** Set task **
Reproduce verbatim the stretch of the data below, from its start through the line containing "Find the location of a particular element. Image".

** Exercise data **
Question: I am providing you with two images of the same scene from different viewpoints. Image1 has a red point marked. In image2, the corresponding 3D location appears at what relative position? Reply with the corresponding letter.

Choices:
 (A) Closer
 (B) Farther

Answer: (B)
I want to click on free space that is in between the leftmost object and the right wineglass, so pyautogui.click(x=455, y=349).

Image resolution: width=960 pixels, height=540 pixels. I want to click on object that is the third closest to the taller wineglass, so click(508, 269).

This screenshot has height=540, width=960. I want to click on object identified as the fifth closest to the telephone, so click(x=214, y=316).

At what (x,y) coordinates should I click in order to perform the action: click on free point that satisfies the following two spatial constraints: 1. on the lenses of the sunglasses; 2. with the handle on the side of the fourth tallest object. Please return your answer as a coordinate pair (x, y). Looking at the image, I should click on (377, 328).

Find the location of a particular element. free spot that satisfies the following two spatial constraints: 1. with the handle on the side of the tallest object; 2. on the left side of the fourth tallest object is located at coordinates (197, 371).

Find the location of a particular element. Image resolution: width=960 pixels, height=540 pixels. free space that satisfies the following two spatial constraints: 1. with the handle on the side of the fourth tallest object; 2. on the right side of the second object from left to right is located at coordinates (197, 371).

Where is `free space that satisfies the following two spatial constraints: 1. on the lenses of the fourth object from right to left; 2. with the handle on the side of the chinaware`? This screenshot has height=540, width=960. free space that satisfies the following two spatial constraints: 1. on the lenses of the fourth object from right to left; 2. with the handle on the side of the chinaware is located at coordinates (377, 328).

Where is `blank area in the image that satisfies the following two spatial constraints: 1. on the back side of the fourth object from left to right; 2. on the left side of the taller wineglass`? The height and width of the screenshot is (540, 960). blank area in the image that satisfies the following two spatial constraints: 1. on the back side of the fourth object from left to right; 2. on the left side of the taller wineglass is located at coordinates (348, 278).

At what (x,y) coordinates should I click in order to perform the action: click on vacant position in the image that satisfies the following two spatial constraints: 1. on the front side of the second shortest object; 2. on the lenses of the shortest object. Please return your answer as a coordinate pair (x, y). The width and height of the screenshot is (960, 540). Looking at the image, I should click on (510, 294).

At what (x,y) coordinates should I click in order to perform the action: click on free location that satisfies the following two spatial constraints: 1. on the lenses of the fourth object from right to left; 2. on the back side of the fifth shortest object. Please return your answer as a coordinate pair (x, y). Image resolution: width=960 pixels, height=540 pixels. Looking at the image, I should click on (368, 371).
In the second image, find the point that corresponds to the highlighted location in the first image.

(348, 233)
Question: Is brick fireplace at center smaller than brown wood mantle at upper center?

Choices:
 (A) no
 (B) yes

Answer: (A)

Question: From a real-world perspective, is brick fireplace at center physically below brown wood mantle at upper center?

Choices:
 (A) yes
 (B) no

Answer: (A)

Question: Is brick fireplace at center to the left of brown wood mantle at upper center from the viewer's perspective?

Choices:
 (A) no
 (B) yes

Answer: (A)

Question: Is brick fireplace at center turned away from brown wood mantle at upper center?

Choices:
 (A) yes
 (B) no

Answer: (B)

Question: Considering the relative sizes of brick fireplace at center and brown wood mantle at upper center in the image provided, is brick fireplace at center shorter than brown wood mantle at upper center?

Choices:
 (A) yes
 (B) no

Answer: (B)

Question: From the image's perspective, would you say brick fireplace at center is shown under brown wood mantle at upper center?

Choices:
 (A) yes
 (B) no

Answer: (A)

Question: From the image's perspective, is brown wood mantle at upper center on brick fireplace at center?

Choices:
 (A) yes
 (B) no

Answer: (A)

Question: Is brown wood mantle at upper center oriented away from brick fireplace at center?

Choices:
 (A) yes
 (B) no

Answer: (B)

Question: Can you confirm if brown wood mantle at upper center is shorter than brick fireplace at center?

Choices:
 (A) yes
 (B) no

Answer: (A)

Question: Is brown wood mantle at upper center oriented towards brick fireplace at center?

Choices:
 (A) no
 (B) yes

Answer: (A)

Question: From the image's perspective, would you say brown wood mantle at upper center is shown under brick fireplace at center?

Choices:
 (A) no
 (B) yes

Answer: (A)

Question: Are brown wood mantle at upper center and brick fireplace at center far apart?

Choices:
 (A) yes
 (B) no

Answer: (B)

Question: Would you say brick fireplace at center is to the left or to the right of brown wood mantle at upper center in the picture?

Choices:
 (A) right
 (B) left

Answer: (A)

** Exercise response **
Question: I am providing you with two images of the same scene from different viewpoints. Image1 has a red point marked. In image2, the corresponding 3D location appears at what relative position? Reply with the corresponding letter.

Choices:
 (A) Closer
 (B) Farther

Answer: (B)
I want to click on free space that is in between the leftmost object and the right wineglass, so pyautogui.click(x=455, y=349).

Image resolution: width=960 pixels, height=540 pixels. I want to click on object that is the third closest to the taller wineglass, so click(508, 269).

This screenshot has height=540, width=960. I want to click on object identified as the fifth closest to the telephone, so click(x=214, y=316).

At what (x,y) coordinates should I click in order to perform the action: click on free point that satisfies the following two spatial constraints: 1. on the lenses of the sunglasses; 2. with the handle on the side of the fourth tallest object. Please return your answer as a coordinate pair (x, y). Looking at the image, I should click on (377, 328).

Find the location of a particular element. free spot that satisfies the following two spatial constraints: 1. with the handle on the side of the tallest object; 2. on the left side of the fourth tallest object is located at coordinates (197, 371).

Find the location of a particular element. Image resolution: width=960 pixels, height=540 pixels. free space that satisfies the following two spatial constraints: 1. with the handle on the side of the fourth tallest object; 2. on the right side of the second object from left to right is located at coordinates (197, 371).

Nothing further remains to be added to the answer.